── GIVEN DATA ──
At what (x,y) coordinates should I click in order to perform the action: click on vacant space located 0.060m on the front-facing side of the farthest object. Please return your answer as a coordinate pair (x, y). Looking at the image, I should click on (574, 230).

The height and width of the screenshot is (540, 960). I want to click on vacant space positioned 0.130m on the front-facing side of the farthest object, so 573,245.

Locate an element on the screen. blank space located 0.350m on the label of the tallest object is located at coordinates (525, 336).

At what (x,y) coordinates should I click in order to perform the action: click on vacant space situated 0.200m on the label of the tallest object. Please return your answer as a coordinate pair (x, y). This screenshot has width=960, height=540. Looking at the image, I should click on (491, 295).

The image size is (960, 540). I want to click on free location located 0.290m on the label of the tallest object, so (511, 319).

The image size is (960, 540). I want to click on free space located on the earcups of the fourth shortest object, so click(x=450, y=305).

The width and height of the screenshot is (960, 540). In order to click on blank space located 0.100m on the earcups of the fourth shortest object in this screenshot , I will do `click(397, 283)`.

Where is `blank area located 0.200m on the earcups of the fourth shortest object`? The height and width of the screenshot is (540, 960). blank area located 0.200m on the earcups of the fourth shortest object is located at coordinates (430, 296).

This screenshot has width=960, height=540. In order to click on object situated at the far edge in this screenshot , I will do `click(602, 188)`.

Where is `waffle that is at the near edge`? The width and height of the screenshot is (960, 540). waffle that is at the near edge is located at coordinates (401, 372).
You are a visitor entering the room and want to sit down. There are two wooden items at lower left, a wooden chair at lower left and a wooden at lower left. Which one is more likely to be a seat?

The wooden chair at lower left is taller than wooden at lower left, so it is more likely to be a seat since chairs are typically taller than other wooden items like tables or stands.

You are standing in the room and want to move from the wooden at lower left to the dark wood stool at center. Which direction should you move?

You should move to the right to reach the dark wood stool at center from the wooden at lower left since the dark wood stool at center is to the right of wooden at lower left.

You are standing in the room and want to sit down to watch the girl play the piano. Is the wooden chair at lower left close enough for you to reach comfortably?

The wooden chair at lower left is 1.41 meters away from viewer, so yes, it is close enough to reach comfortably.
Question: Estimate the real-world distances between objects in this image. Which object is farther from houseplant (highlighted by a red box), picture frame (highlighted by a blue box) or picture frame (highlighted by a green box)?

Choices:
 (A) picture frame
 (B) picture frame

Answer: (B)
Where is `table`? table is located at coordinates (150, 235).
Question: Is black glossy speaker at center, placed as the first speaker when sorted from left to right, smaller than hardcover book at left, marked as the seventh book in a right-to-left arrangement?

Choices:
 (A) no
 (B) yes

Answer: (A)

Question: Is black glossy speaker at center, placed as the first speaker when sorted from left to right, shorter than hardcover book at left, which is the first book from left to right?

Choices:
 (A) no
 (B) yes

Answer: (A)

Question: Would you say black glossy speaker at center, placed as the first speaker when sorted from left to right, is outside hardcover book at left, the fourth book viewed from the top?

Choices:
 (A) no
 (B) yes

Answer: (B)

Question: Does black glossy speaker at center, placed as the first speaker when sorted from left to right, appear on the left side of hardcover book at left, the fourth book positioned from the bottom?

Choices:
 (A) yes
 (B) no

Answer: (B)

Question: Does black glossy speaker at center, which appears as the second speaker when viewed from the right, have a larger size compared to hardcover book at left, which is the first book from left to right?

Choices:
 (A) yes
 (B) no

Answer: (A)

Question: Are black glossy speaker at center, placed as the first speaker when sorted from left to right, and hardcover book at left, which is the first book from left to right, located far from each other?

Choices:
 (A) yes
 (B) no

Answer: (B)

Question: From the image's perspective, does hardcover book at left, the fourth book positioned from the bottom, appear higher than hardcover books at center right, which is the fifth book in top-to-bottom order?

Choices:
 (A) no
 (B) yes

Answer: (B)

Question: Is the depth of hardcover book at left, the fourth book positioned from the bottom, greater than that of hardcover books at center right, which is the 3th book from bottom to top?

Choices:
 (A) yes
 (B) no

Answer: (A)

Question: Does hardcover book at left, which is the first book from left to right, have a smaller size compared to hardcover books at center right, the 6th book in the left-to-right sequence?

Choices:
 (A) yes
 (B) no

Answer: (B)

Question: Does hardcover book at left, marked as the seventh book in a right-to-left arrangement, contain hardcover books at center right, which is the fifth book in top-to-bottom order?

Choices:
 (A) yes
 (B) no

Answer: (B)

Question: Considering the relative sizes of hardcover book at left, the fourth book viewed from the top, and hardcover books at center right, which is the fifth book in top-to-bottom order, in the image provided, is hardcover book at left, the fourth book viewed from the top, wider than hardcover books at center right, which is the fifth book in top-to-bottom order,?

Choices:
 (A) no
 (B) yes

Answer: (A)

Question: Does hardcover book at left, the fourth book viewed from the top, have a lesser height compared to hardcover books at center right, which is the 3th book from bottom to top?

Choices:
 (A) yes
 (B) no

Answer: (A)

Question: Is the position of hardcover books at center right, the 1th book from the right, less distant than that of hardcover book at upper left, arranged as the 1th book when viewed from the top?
───
— WORK TO COMPLETE —
Reproduce every one of the items above word for word.

— EXPECTED OUTPUT —
At what (x,y) coordinates should I click in order to perform the action: click on vacant space located 0.060m on the front-facing side of the farthest object. Please return your answer as a coordinate pair (x, y). Looking at the image, I should click on (574, 230).

The height and width of the screenshot is (540, 960). I want to click on vacant space positioned 0.130m on the front-facing side of the farthest object, so 573,245.

Locate an element on the screen. blank space located 0.350m on the label of the tallest object is located at coordinates (525, 336).

At what (x,y) coordinates should I click in order to perform the action: click on vacant space situated 0.200m on the label of the tallest object. Please return your answer as a coordinate pair (x, y). This screenshot has width=960, height=540. Looking at the image, I should click on (491, 295).

The image size is (960, 540). I want to click on free location located 0.290m on the label of the tallest object, so (511, 319).

The image size is (960, 540). I want to click on free space located on the earcups of the fourth shortest object, so click(x=450, y=305).

The width and height of the screenshot is (960, 540). In order to click on blank space located 0.100m on the earcups of the fourth shortest object in this screenshot , I will do `click(397, 283)`.

Where is `blank area located 0.200m on the earcups of the fourth shortest object`? The height and width of the screenshot is (540, 960). blank area located 0.200m on the earcups of the fourth shortest object is located at coordinates (430, 296).

This screenshot has width=960, height=540. In order to click on object situated at the far edge in this screenshot , I will do `click(602, 188)`.

Where is `waffle that is at the near edge`? The width and height of the screenshot is (960, 540). waffle that is at the near edge is located at coordinates (401, 372).
You are a visitor entering the room and want to sit down. There are two wooden items at lower left, a wooden chair at lower left and a wooden at lower left. Which one is more likely to be a seat?

The wooden chair at lower left is taller than wooden at lower left, so it is more likely to be a seat since chairs are typically taller than other wooden items like tables or stands.

You are standing in the room and want to move from the wooden at lower left to the dark wood stool at center. Which direction should you move?

You should move to the right to reach the dark wood stool at center from the wooden at lower left since the dark wood stool at center is to the right of wooden at lower left.

You are standing in the room and want to sit down to watch the girl play the piano. Is the wooden chair at lower left close enough for you to reach comfortably?

The wooden chair at lower left is 1.41 meters away from viewer, so yes, it is close enough to reach comfortably.
Question: Estimate the real-world distances between objects in this image. Which object is farther from houseplant (highlighted by a red box), picture frame (highlighted by a blue box) or picture frame (highlighted by a green box)?

Choices:
 (A) picture frame
 (B) picture frame

Answer: (B)
Where is `table`? table is located at coordinates (150, 235).
Question: Is black glossy speaker at center, placed as the first speaker when sorted from left to right, smaller than hardcover book at left, marked as the seventh book in a right-to-left arrangement?

Choices:
 (A) no
 (B) yes

Answer: (A)

Question: Is black glossy speaker at center, placed as the first speaker when sorted from left to right, shorter than hardcover book at left, which is the first book from left to right?

Choices:
 (A) no
 (B) yes

Answer: (A)

Question: Would you say black glossy speaker at center, placed as the first speaker when sorted from left to right, is outside hardcover book at left, the fourth book viewed from the top?

Choices:
 (A) no
 (B) yes

Answer: (B)

Question: Does black glossy speaker at center, placed as the first speaker when sorted from left to right, appear on the left side of hardcover book at left, the fourth book positioned from the bottom?

Choices:
 (A) yes
 (B) no

Answer: (B)

Question: Does black glossy speaker at center, which appears as the second speaker when viewed from the right, have a larger size compared to hardcover book at left, which is the first book from left to right?

Choices:
 (A) yes
 (B) no

Answer: (A)

Question: Are black glossy speaker at center, placed as the first speaker when sorted from left to right, and hardcover book at left, which is the first book from left to right, located far from each other?

Choices:
 (A) yes
 (B) no

Answer: (B)

Question: From the image's perspective, does hardcover book at left, the fourth book positioned from the bottom, appear higher than hardcover books at center right, which is the fifth book in top-to-bottom order?

Choices:
 (A) no
 (B) yes

Answer: (B)

Question: Is the depth of hardcover book at left, the fourth book positioned from the bottom, greater than that of hardcover books at center right, which is the 3th book from bottom to top?

Choices:
 (A) yes
 (B) no

Answer: (A)

Question: Does hardcover book at left, which is the first book from left to right, have a smaller size compared to hardcover books at center right, the 6th book in the left-to-right sequence?

Choices:
 (A) yes
 (B) no

Answer: (B)

Question: Does hardcover book at left, marked as the seventh book in a right-to-left arrangement, contain hardcover books at center right, which is the fifth book in top-to-bottom order?

Choices:
 (A) yes
 (B) no

Answer: (B)

Question: Considering the relative sizes of hardcover book at left, the fourth book viewed from the top, and hardcover books at center right, which is the fifth book in top-to-bottom order, in the image provided, is hardcover book at left, the fourth book viewed from the top, wider than hardcover books at center right, which is the fifth book in top-to-bottom order,?

Choices:
 (A) no
 (B) yes

Answer: (A)

Question: Does hardcover book at left, the fourth book viewed from the top, have a lesser height compared to hardcover books at center right, which is the 3th book from bottom to top?

Choices:
 (A) yes
 (B) no

Answer: (A)

Question: Is the position of hardcover books at center right, the 1th book from the right, less distant than that of hardcover book at upper left, arranged as the 1th book when viewed from the top?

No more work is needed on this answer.